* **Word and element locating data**
## START

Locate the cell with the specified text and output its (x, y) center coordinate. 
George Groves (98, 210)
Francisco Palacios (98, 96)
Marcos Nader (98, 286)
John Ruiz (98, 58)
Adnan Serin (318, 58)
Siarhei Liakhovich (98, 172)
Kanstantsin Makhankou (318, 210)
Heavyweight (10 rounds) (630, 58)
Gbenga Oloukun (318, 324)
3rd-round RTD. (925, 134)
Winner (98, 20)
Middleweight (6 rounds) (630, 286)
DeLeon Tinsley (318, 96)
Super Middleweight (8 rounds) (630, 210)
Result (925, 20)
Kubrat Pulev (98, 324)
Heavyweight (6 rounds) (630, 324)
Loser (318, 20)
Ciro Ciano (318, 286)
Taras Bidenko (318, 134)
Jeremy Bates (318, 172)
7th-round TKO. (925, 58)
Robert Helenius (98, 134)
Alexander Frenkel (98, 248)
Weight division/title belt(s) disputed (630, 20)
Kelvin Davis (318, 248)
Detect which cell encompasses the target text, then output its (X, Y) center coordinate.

## END

* **AIM OF THE EXERCISE**
Repeat every row above word for word, with the same numbers and punctuation.

* **ANSWER TO THIS TASK**
Locate the cell with the specified text and output its (x, y) center coordinate. 
George Groves (98, 210)
Francisco Palacios (98, 96)
Marcos Nader (98, 286)
John Ruiz (98, 58)
Adnan Serin (318, 58)
Siarhei Liakhovich (98, 172)
Kanstantsin Makhankou (318, 210)
Heavyweight (10 rounds) (630, 58)
Gbenga Oloukun (318, 324)
3rd-round RTD. (925, 134)
Winner (98, 20)
Middleweight (6 rounds) (630, 286)
DeLeon Tinsley (318, 96)
Super Middleweight (8 rounds) (630, 210)
Result (925, 20)
Kubrat Pulev (98, 324)
Heavyweight (6 rounds) (630, 324)
Loser (318, 20)
Ciro Ciano (318, 286)
Taras Bidenko (318, 134)
Jeremy Bates (318, 172)
7th-round TKO. (925, 58)
Robert Helenius (98, 134)
Alexander Frenkel (98, 248)
Weight division/title belt(s) disputed (630, 20)
Kelvin Davis (318, 248)
Detect which cell encompasses the target text, then output its (X, Y) center coordinate.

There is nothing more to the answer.